→ Task: Write the data out again, character for character, with no images.

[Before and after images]

──────

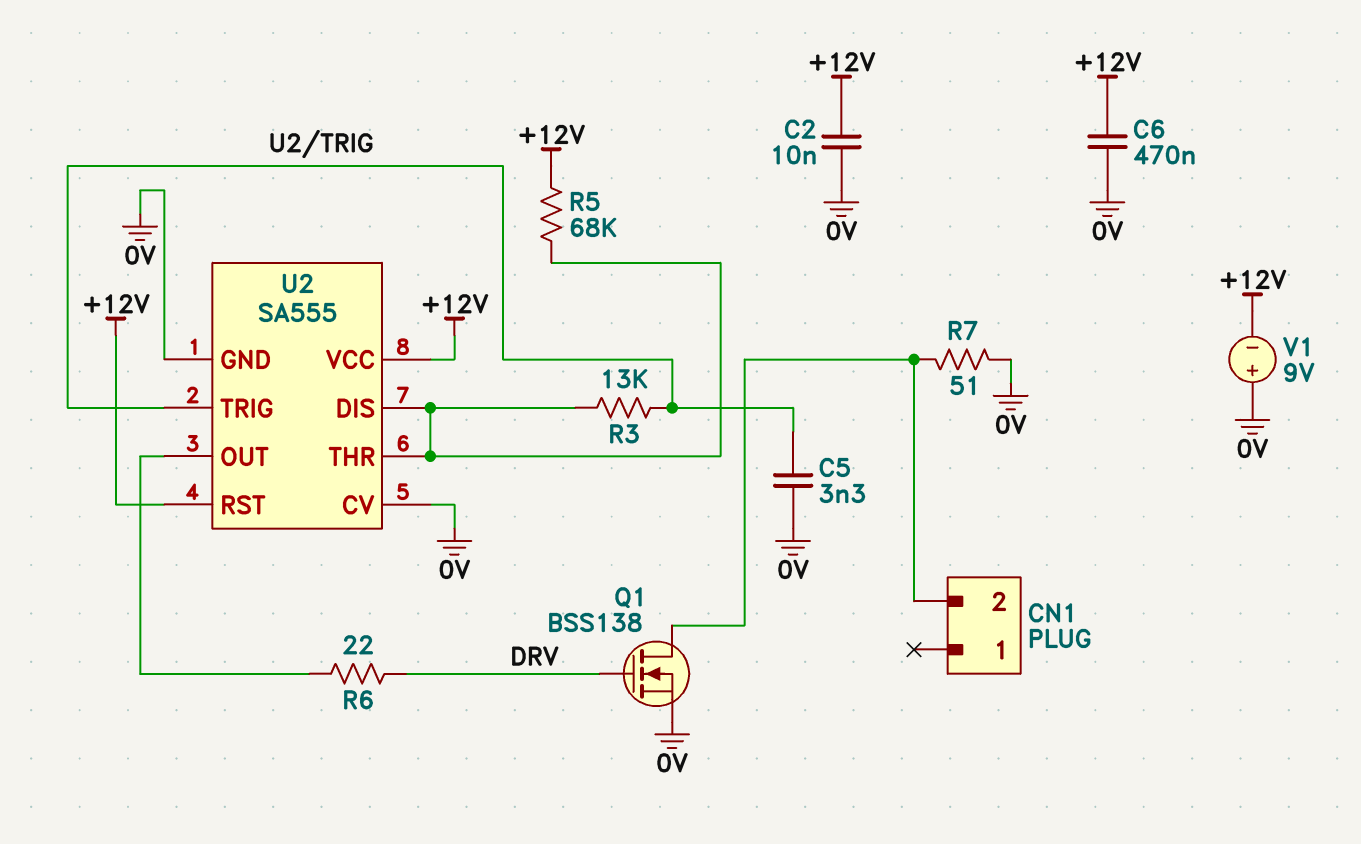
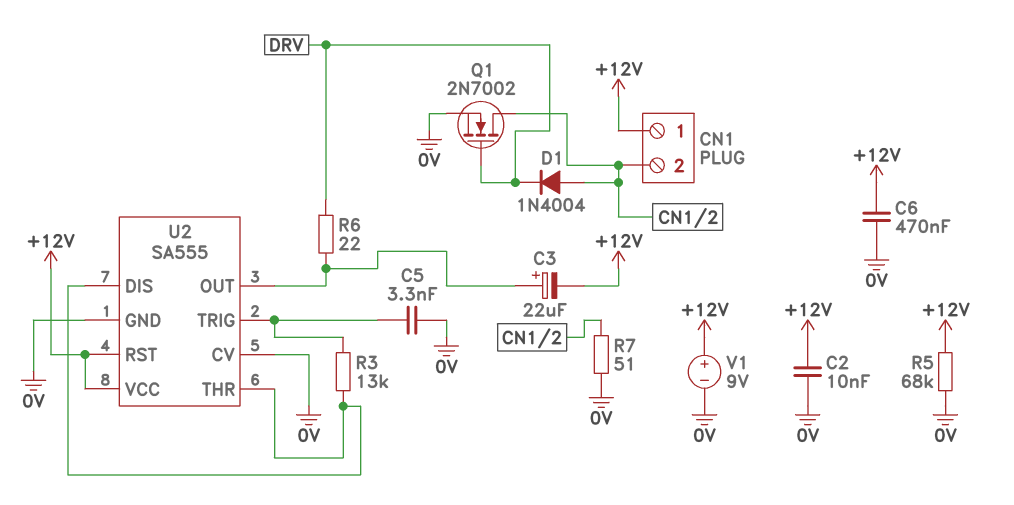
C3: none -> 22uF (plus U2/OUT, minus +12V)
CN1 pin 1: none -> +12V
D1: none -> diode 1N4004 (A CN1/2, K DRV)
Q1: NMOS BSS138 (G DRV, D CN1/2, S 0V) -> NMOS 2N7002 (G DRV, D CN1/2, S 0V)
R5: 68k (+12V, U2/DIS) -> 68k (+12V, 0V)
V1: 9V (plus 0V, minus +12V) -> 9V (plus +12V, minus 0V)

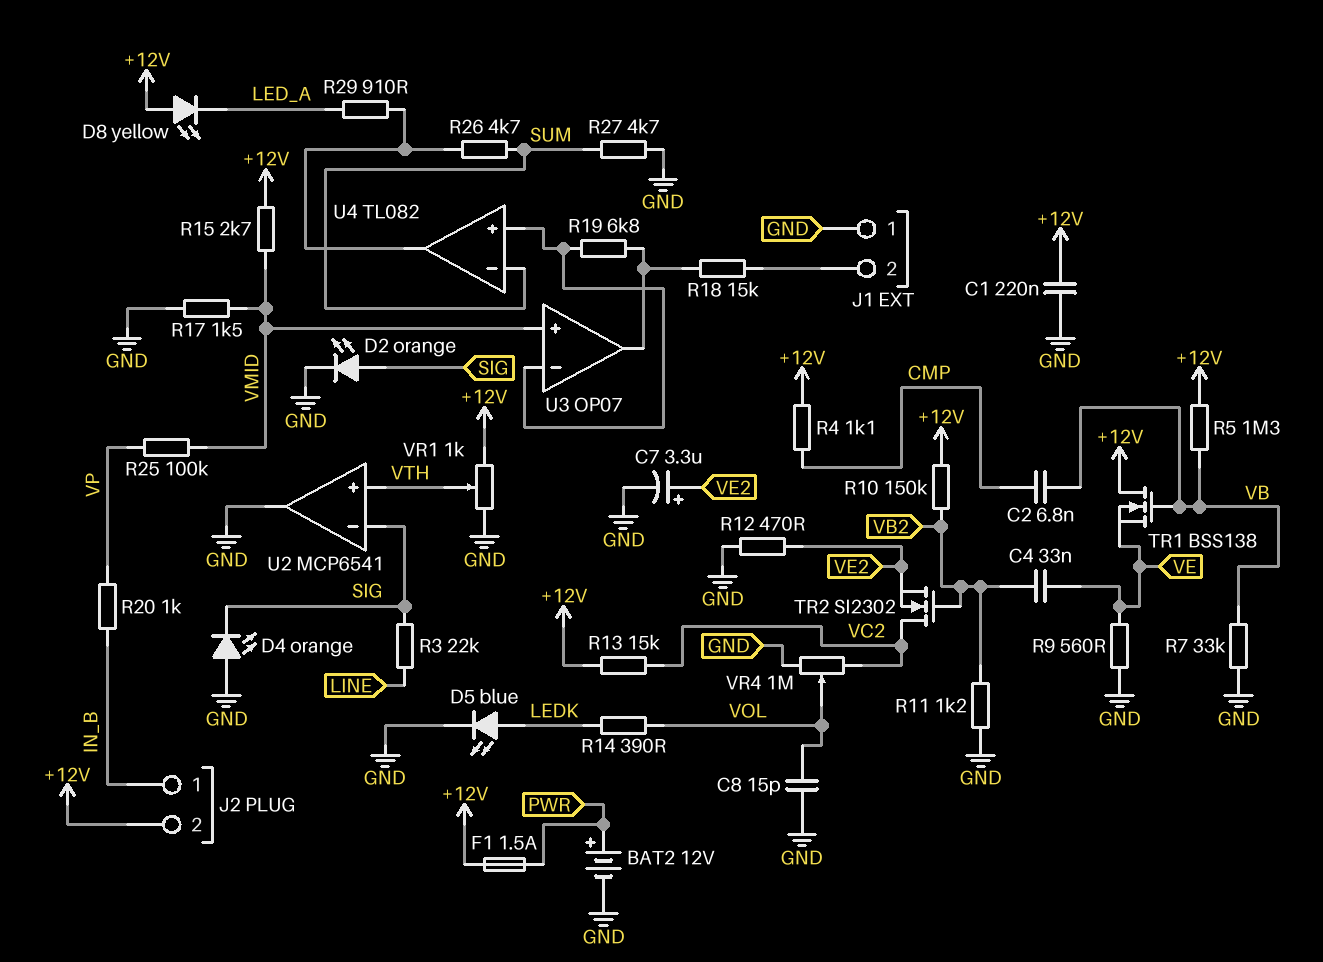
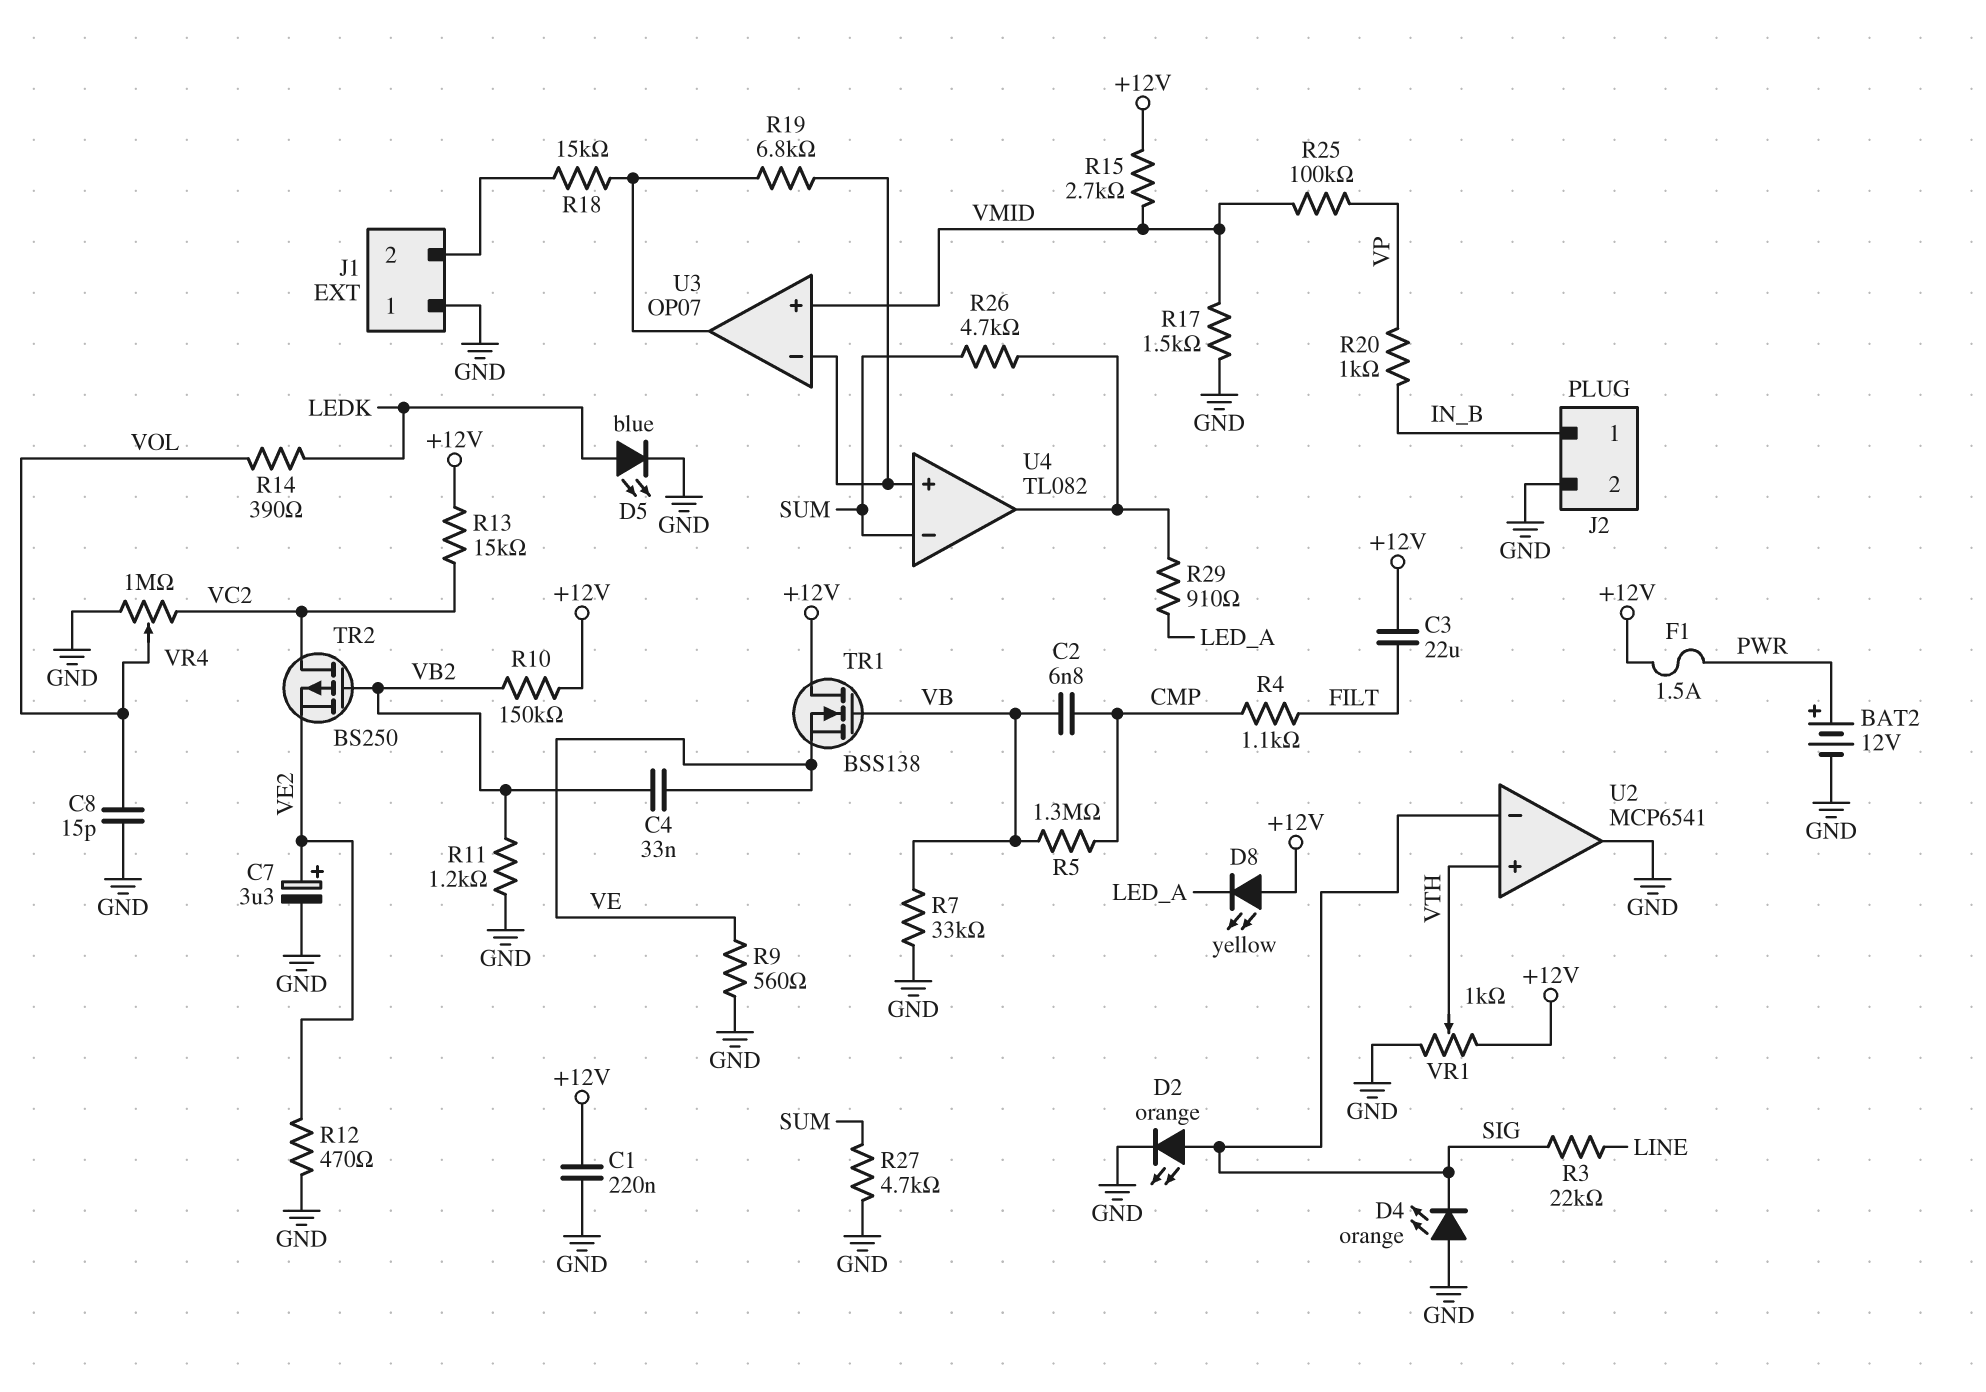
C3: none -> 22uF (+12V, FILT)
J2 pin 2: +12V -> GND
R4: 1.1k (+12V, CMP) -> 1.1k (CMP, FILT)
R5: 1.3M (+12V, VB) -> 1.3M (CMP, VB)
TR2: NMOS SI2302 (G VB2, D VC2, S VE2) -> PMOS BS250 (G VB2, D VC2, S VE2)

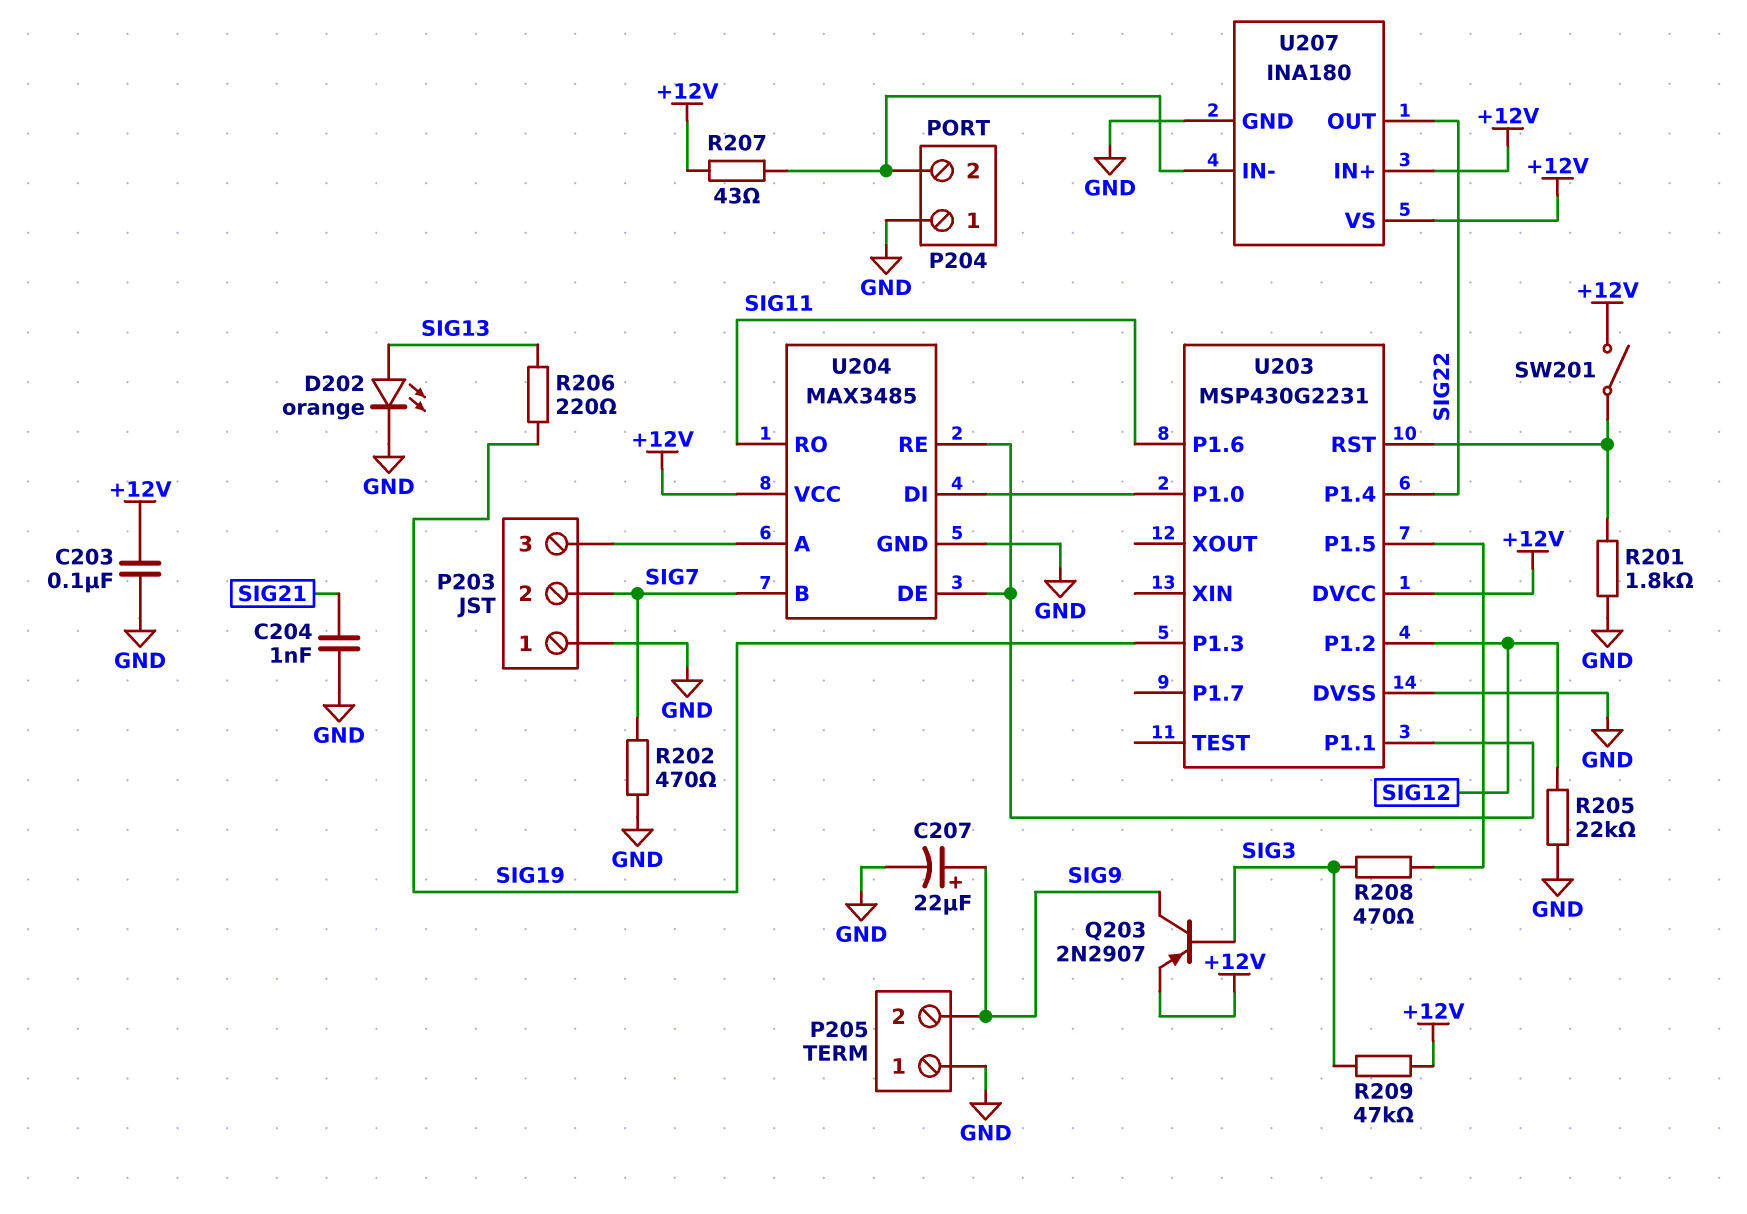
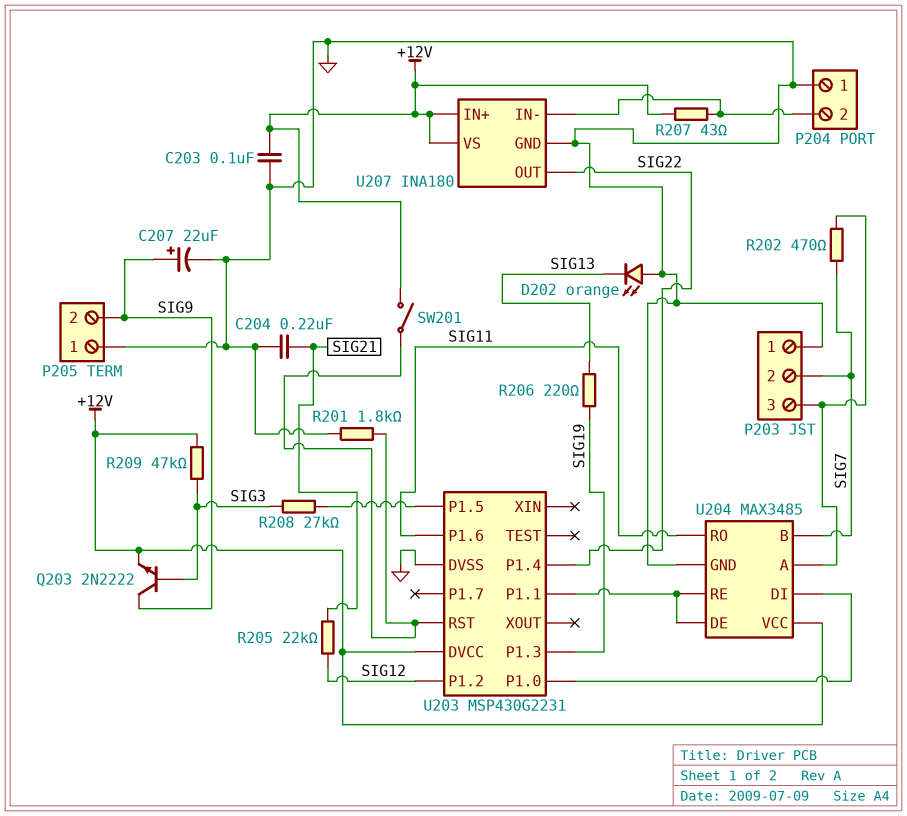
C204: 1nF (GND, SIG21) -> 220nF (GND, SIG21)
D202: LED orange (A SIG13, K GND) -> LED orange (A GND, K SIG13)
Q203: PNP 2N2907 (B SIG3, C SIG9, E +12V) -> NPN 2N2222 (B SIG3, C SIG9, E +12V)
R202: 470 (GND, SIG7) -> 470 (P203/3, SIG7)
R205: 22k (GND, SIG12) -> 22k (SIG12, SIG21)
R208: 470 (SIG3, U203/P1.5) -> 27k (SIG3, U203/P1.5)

──────

→ Response to this task:
C3: none -> 22uF (plus U2/OUT, minus +12V)
CN1 pin 1: none -> +12V
D1: none -> diode 1N4004 (A CN1/2, K DRV)
Q1: NMOS BSS138 (G DRV, D CN1/2, S 0V) -> NMOS 2N7002 (G DRV, D CN1/2, S 0V)
R5: 68k (+12V, U2/DIS) -> 68k (+12V, 0V)
V1: 9V (plus 0V, minus +12V) -> 9V (plus +12V, minus 0V)

C3: none -> 22uF (+12V, FILT)
J2 pin 2: +12V -> GND
R4: 1.1k (+12V, CMP) -> 1.1k (CMP, FILT)
R5: 1.3M (+12V, VB) -> 1.3M (CMP, VB)
TR2: NMOS SI2302 (G VB2, D VC2, S VE2) -> PMOS BS250 (G VB2, D VC2, S VE2)

C204: 1nF (GND, SIG21) -> 220nF (GND, SIG21)
D202: LED orange (A SIG13, K GND) -> LED orange (A GND, K SIG13)
Q203: PNP 2N2907 (B SIG3, C SIG9, E +12V) -> NPN 2N2222 (B SIG3, C SIG9, E +12V)
R202: 470 (GND, SIG7) -> 470 (P203/3, SIG7)
R205: 22k (GND, SIG12) -> 22k (SIG12, SIG21)
R208: 470 (SIG3, U203/P1.5) -> 27k (SIG3, U203/P1.5)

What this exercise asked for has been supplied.